Dataset entries:
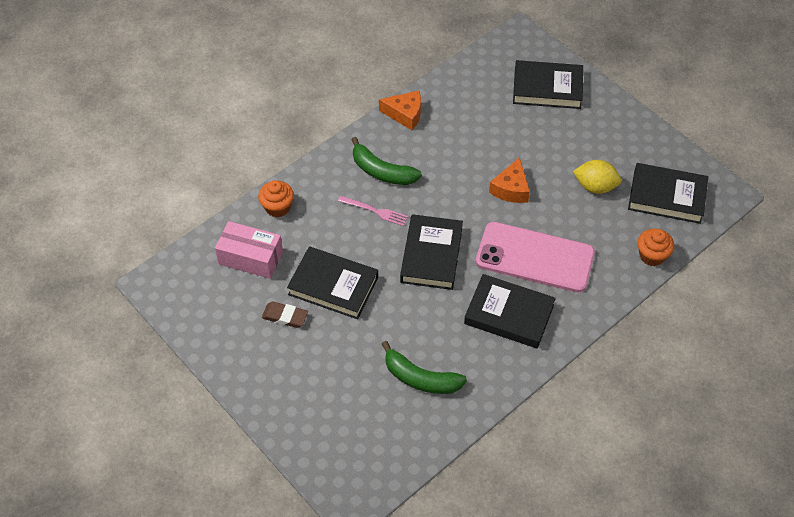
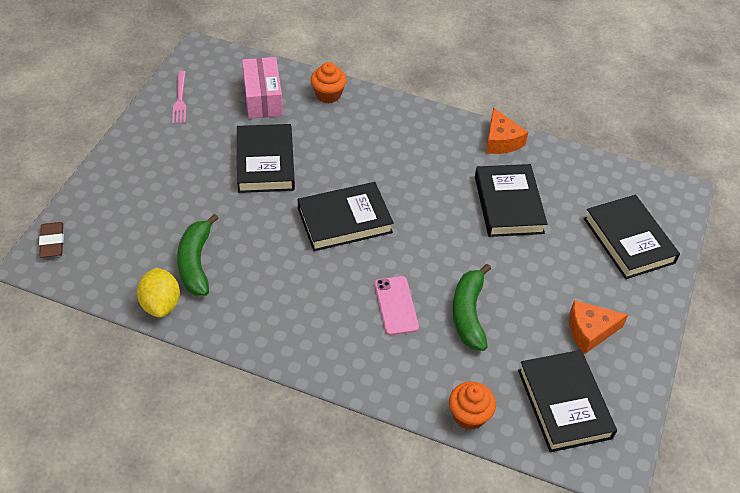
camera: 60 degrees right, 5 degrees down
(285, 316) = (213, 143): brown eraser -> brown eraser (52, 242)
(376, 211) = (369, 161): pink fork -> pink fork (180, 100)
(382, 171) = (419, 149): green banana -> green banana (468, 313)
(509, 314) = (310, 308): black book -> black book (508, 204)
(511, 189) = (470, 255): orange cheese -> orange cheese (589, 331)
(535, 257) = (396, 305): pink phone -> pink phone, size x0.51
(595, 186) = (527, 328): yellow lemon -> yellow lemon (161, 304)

---

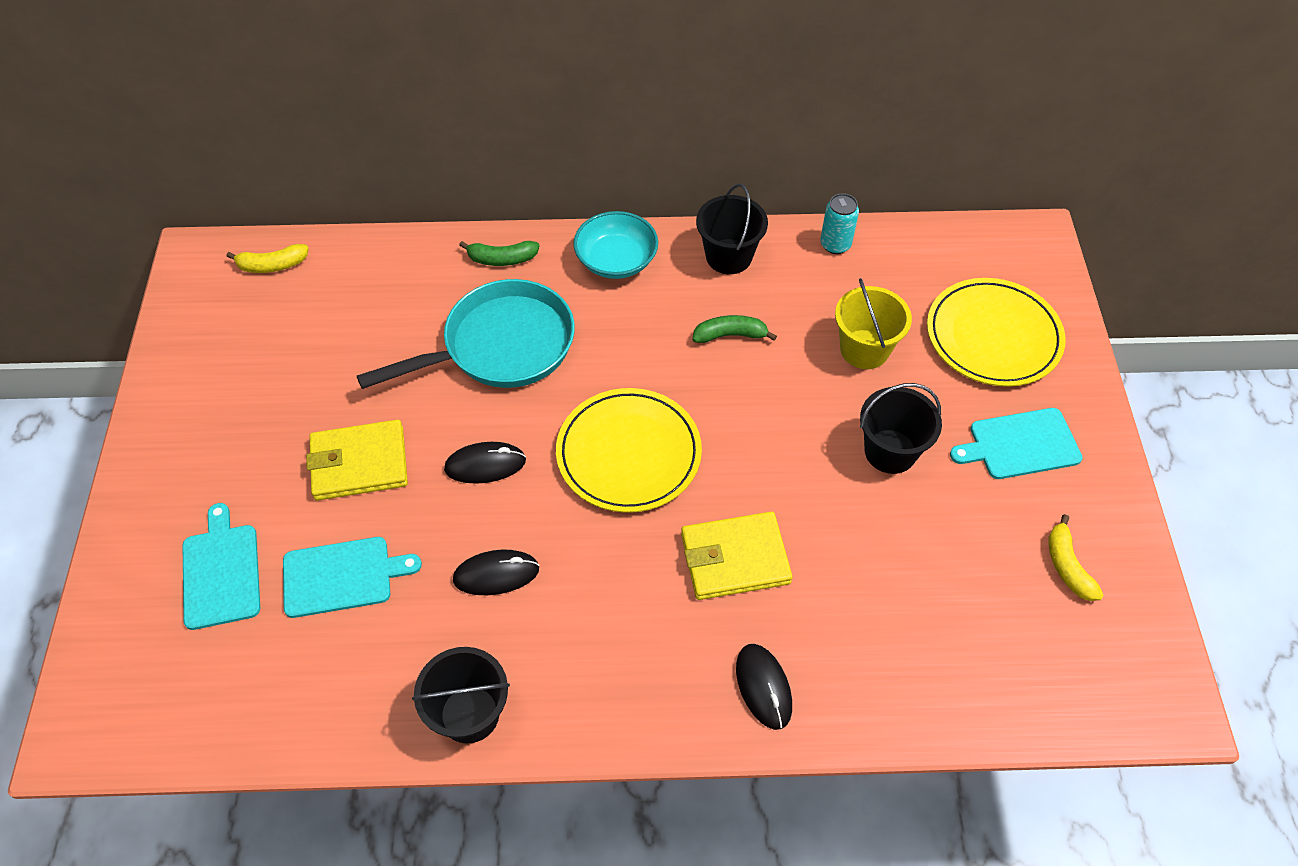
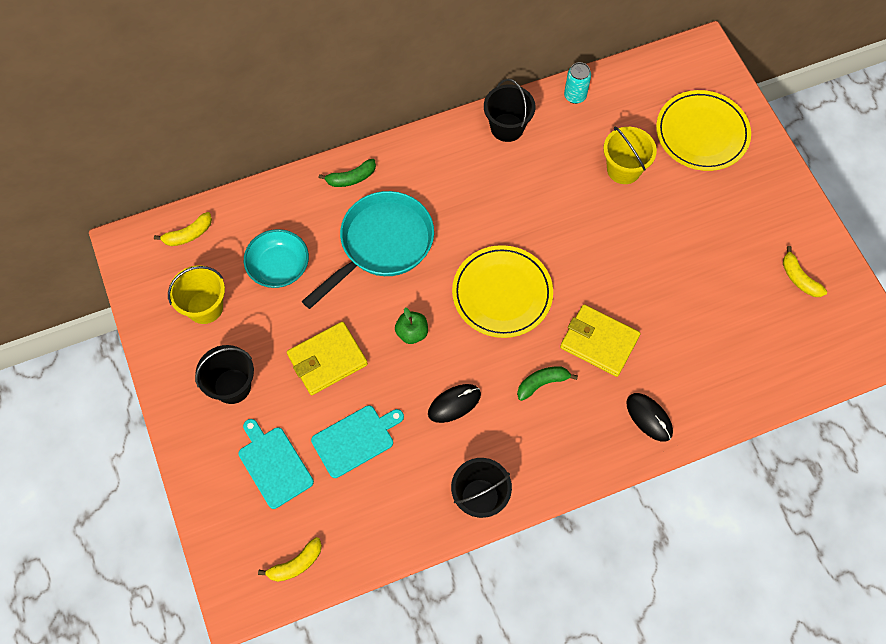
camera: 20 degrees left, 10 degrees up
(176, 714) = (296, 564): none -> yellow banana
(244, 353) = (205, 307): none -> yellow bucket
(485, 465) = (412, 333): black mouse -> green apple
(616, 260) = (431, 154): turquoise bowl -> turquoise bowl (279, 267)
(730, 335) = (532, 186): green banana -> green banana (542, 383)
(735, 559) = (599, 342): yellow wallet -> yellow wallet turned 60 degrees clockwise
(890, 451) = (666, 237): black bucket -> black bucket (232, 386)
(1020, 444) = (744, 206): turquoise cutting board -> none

...

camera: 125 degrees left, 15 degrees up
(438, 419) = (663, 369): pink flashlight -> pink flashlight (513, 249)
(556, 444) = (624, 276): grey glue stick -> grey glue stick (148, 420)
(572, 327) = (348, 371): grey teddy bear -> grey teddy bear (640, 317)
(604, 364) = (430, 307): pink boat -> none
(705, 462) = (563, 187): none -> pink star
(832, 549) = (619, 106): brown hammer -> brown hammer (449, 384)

_Instructions for the task_. Within the records, filter for lines that contain the word "left" and show each one.

_Task answer_.
camera: 20 degrees left, 10 degrees up
camera: 125 degrees left, 15 degrees up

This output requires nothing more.